▶ [Material for this task]:
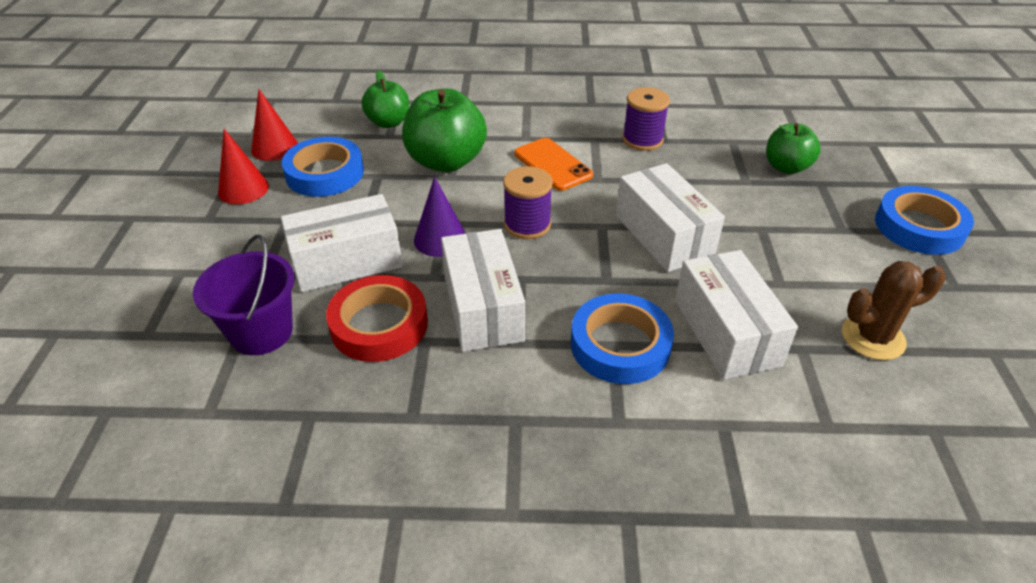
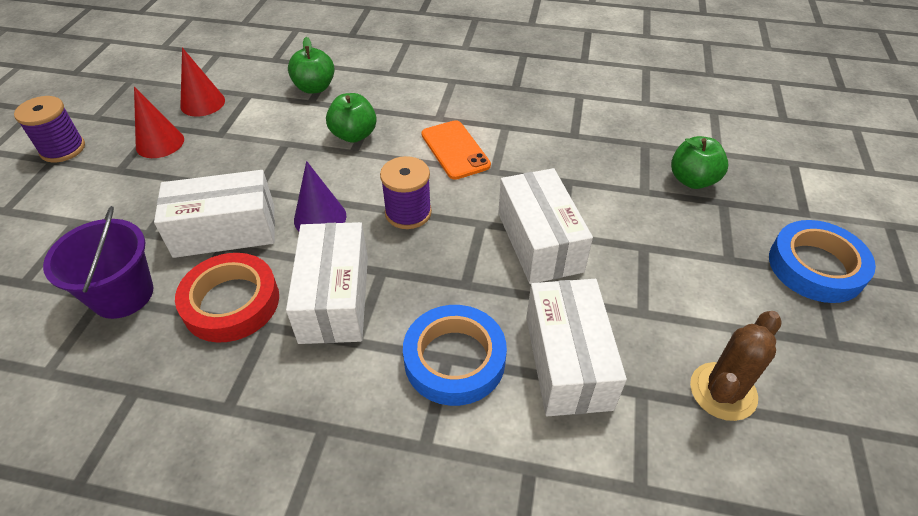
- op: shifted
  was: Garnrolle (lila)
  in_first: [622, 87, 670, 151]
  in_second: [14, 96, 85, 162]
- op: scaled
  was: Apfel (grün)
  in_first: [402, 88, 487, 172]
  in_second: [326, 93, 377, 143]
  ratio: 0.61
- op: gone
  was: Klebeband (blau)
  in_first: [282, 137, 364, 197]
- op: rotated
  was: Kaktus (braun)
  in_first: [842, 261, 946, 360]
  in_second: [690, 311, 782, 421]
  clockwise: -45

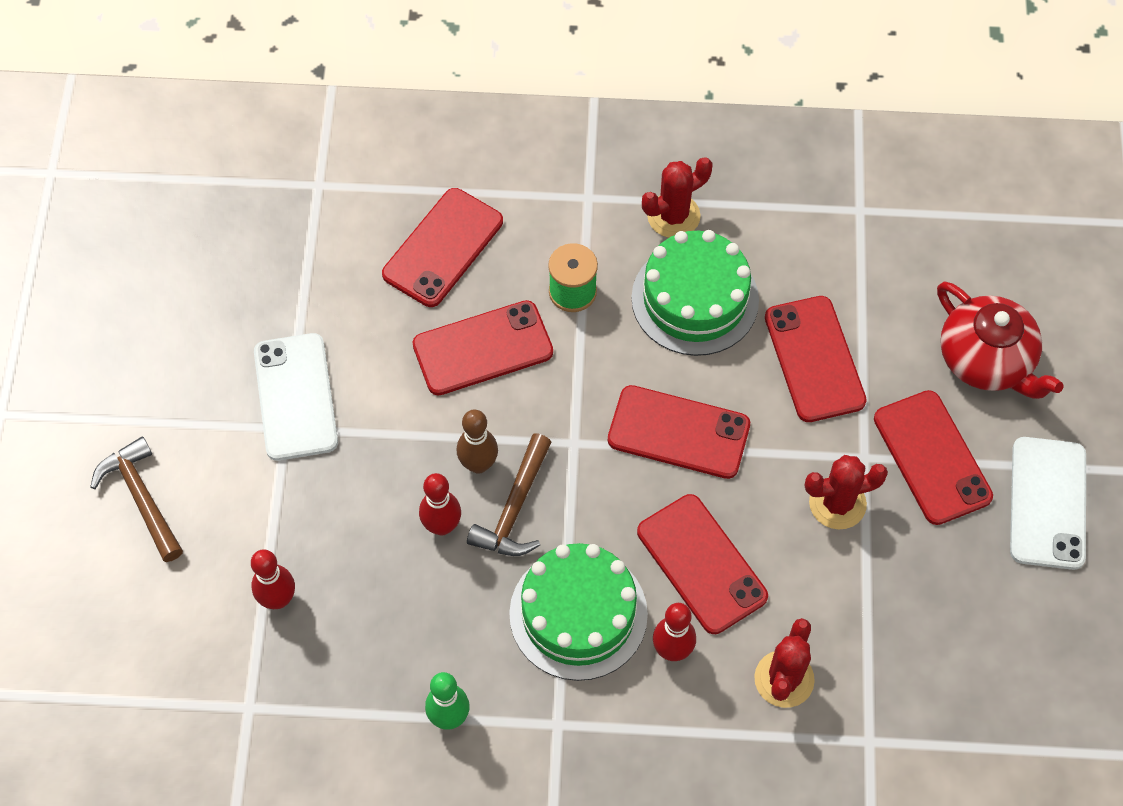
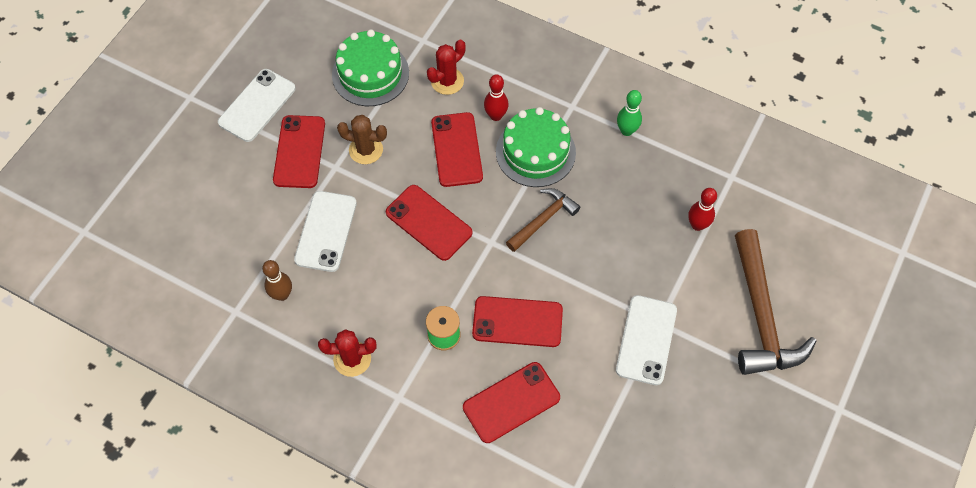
- op: shifted
  was: Kuchen (grün)
  in_first: [631, 230, 759, 356]
  in_second: [332, 29, 409, 106]
- op: gone
  was: Teekanne (rot)
  in_first: [937, 282, 1064, 399]
- op: repainted
  was: Handy (rot)
  now: Handy (weiß)
  in_first: [765, 296, 867, 422]
  in_second: [294, 191, 357, 272]
- op: shifted
  was: Bowlingkegel (braun)
  in_first: [457, 409, 498, 474]
  in_second: [262, 260, 292, 301]
- op: scaled
  was: Hammer (braun)
  in_first: [90, 436, 183, 562]
  in_second: [735, 229, 817, 375]
  ratio: 1.74
- op: repainted
  was: Kaktus (rot)
  now: Kaktus (braun)
  in_first: [805, 455, 888, 529]
  in_second: [337, 115, 387, 164]
- op: gone
  was: Bowlingkegel (rot)
  in_first: [419, 473, 461, 535]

▶ [Task]:
In the records above, locate the line with "in_second: [326, 93, 377, 143]"; output it and each line after it through the last one, exactly, omitting pictures.

▶ [Response to this task]:
  in_second: [326, 93, 377, 143]
  ratio: 0.61
- op: gone
  was: Klebeband (blau)
  in_first: [282, 137, 364, 197]
- op: rotated
  was: Kaktus (braun)
  in_first: [842, 261, 946, 360]
  in_second: [690, 311, 782, 421]
  clockwise: -45

- op: shifted
  was: Kuchen (grün)
  in_first: [631, 230, 759, 356]
  in_second: [332, 29, 409, 106]
- op: gone
  was: Teekanne (rot)
  in_first: [937, 282, 1064, 399]
- op: repainted
  was: Handy (rot)
  now: Handy (weiß)
  in_first: [765, 296, 867, 422]
  in_second: [294, 191, 357, 272]
- op: shifted
  was: Bowlingkegel (braun)
  in_first: [457, 409, 498, 474]
  in_second: [262, 260, 292, 301]
- op: scaled
  was: Hammer (braun)
  in_first: [90, 436, 183, 562]
  in_second: [735, 229, 817, 375]
  ratio: 1.74
- op: repainted
  was: Kaktus (rot)
  now: Kaktus (braun)
  in_first: [805, 455, 888, 529]
  in_second: [337, 115, 387, 164]
- op: gone
  was: Bowlingkegel (rot)
  in_first: [419, 473, 461, 535]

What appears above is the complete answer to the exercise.